### The task
Repeat, exactly as written, the lines from the one with "yellow apple [370,244,438,318] -> none" to the final line of the listing, and keep every picture out.

### Supplied entries
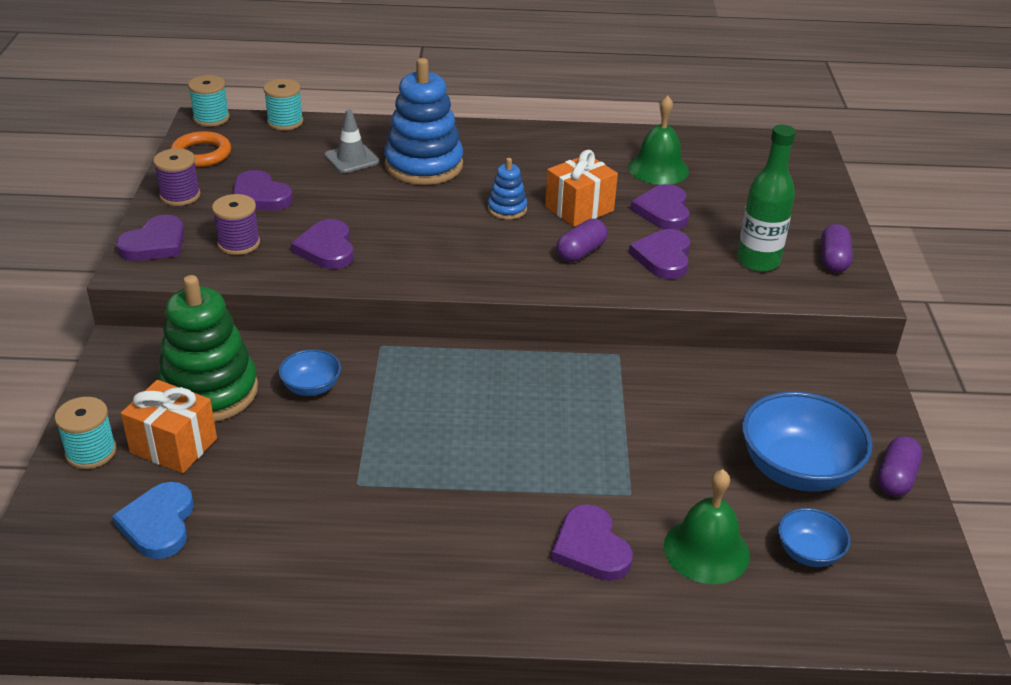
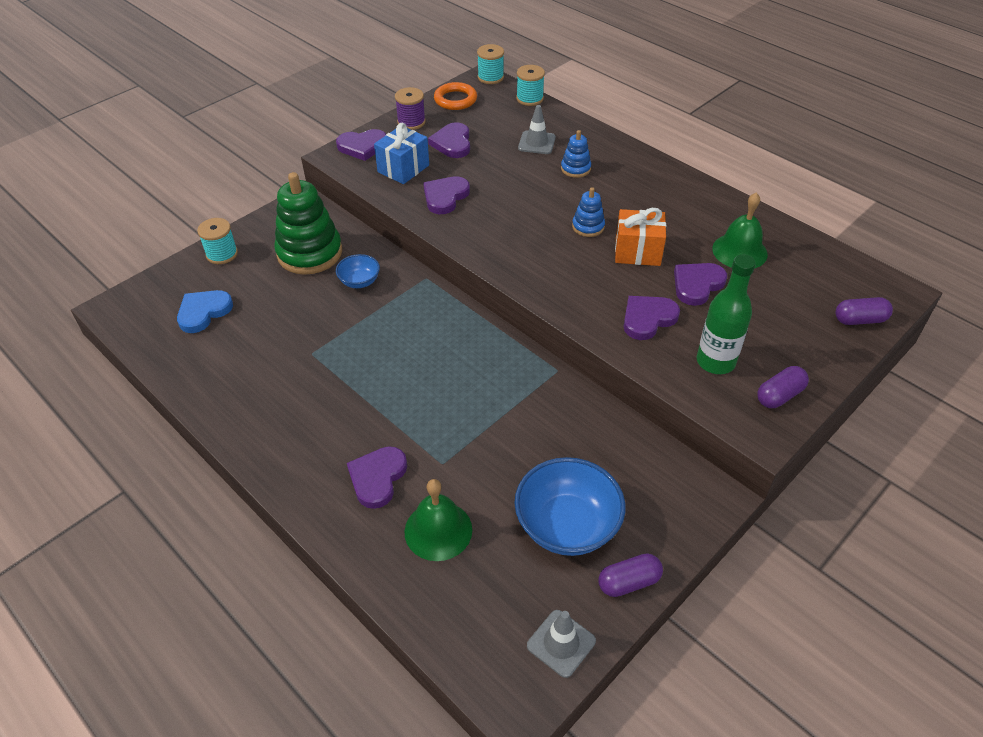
camera: 45 degrees right, 10 degrees up
orange gift [121,380,217,473] -> none
purple spool [212,194,260,255] -> blue gift [374,123,429,184]
blue stacking toy [384,58,463,185] -> blue stacking toy [561,130,591,178], size x0.48
purple capsule [556,219,608,262] -> purple capsule moved to [836,297,893,325]
blue bowl [778,508,851,567] -> none
none -> grey traffic cone [527,610,596,678]

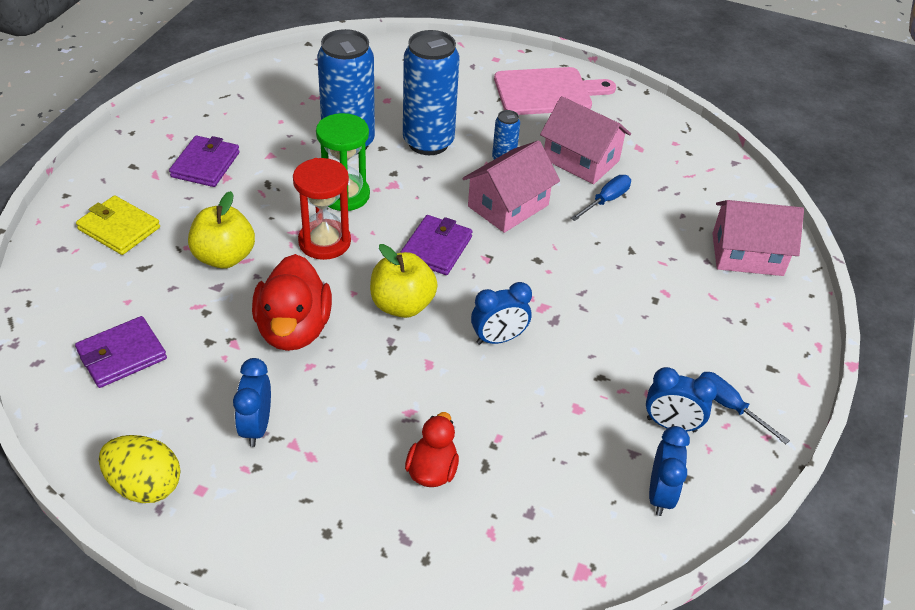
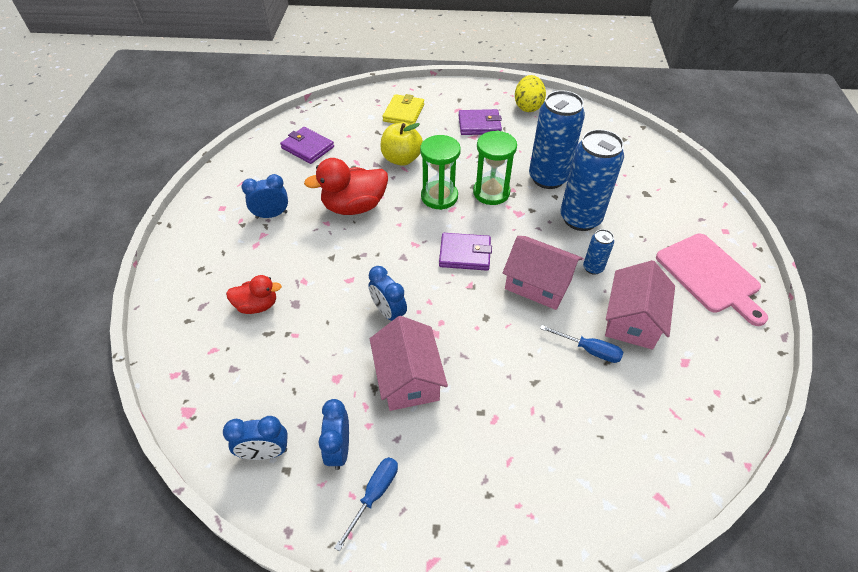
camera: 75 degrees right, 5 degrees up
yellow egg [99,435,181,503] -> yellow egg moved to [515,75,546,112]
red hourglass [293,158,351,260] -> green hourglass [420,135,461,210]
yellow apple [370,244,438,318] -> none
pink house [712,200,804,276] -> pink house moved to [370,316,448,411]

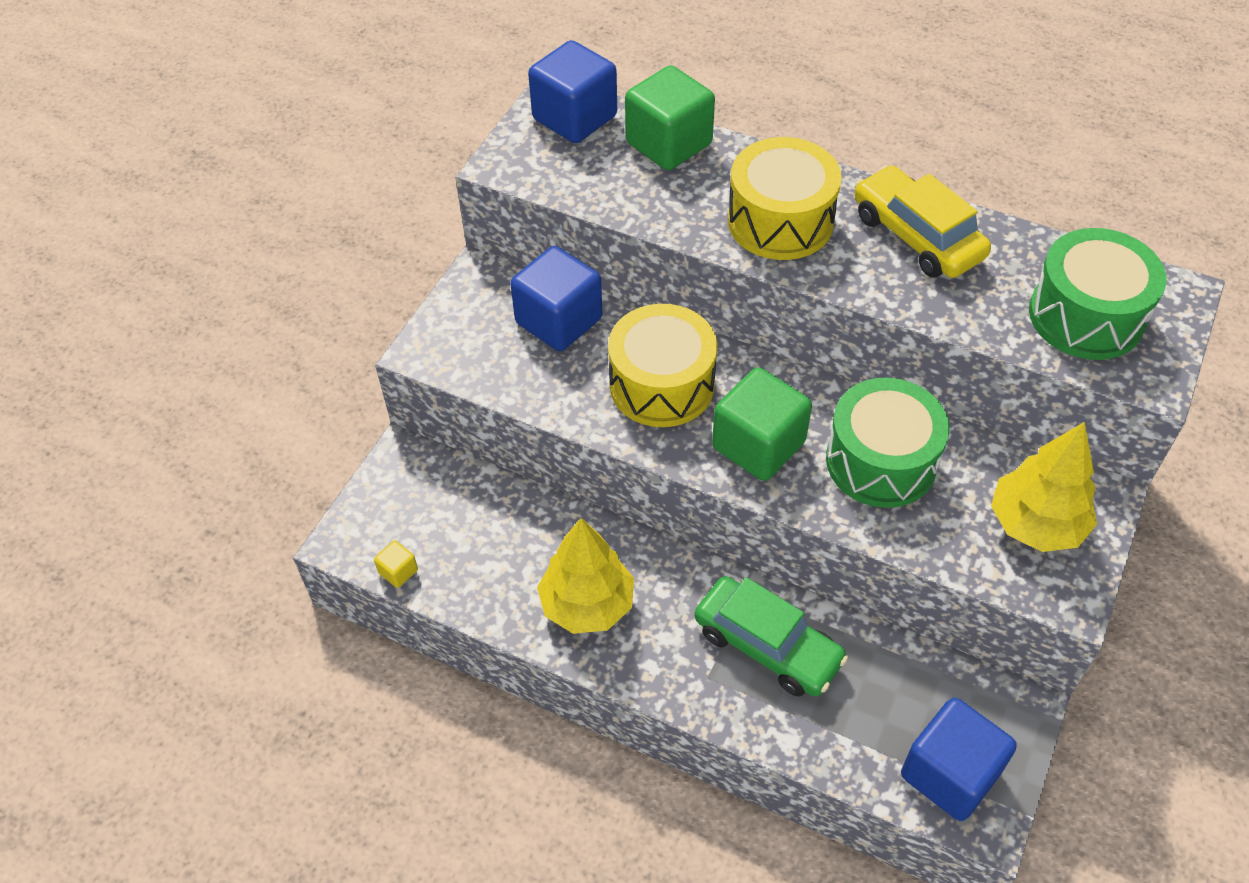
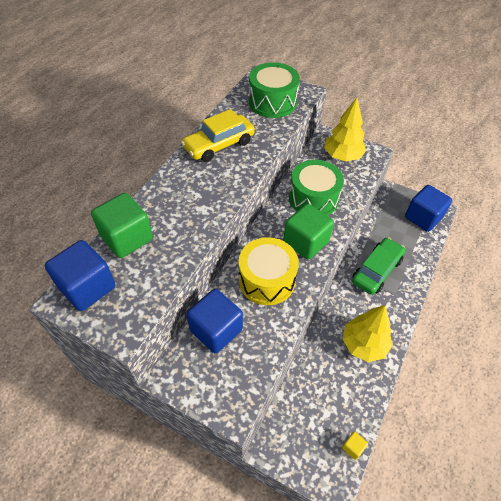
camera: 90 degrees left, 0 degrees up
yellow drum [728,137,842,260] -> none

### Output below
yellow apple [370,244,438,318] -> none
pink house [712,200,804,276] -> pink house moved to [370,316,448,411]

camera: 90 degrees left, 0 degrees up
yellow drum [728,137,842,260] -> none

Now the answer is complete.